* _EXERCISE_:
The lines you return must be all those in the data that hold the string "pink".

[PROVIDED ENTRIES]

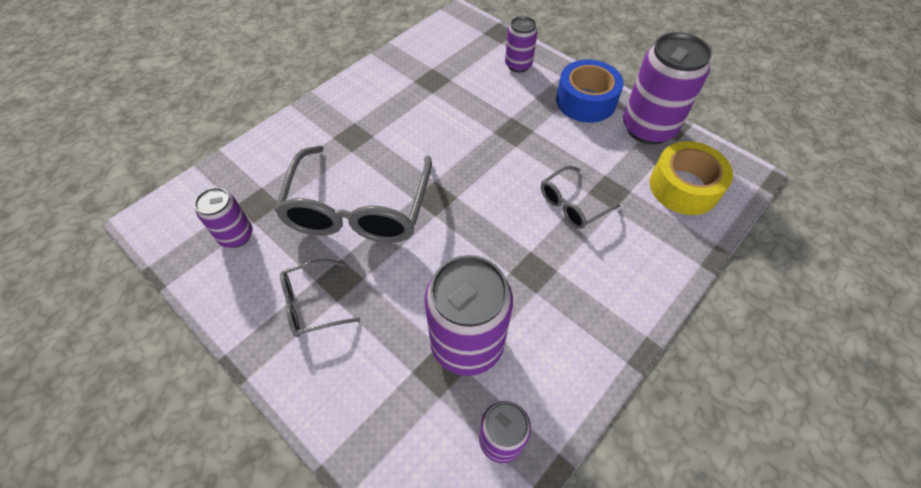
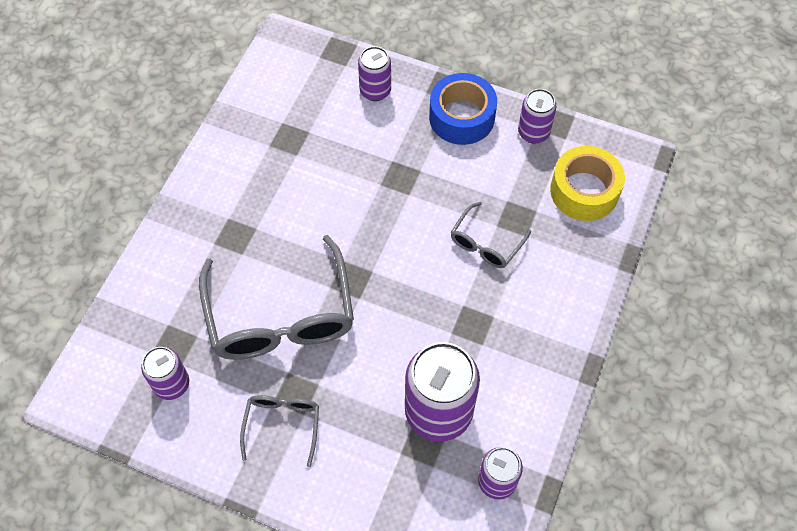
camera: 20 degrees left, 5 degrees up
(312, 304) = (282, 425): grey glasses -> grey glasses turned 135 degrees clockwise
(648, 128) = (533, 132): purple can -> purple can, size x0.55

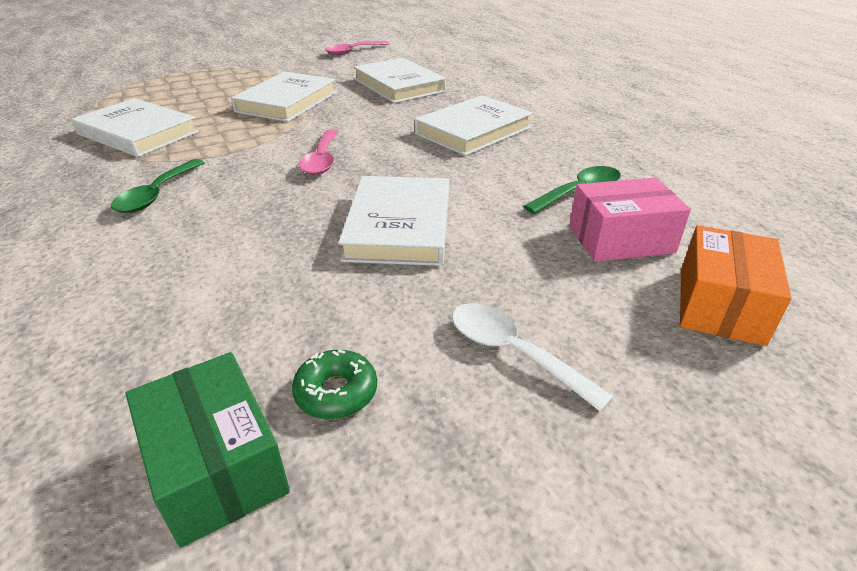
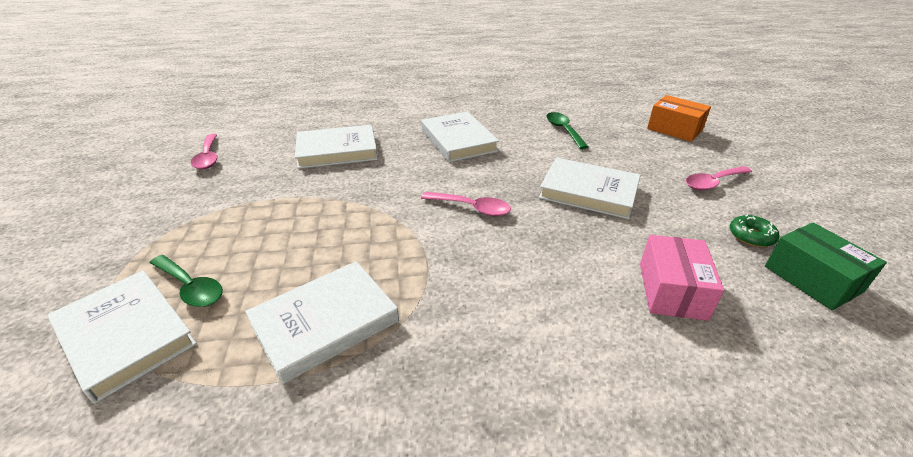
camera: 70 degrees left, 0 degrees up
(157, 194) = (498, 304): green spoon -> green spoon (191, 287)
(217, 466) = (812, 279): green box -> green box turned 75 degrees clockwise
(287, 102) = (321, 212): white book -> white book (126, 336)
(513, 352) = (713, 183): white spoon -> pink spoon
(620, 239) = (617, 134): pink box -> pink box (672, 290)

[/PROVIDED ENTRIES]

* _TASK SOLUTION_:
(513, 352) = (713, 183): white spoon -> pink spoon
(620, 239) = (617, 134): pink box -> pink box (672, 290)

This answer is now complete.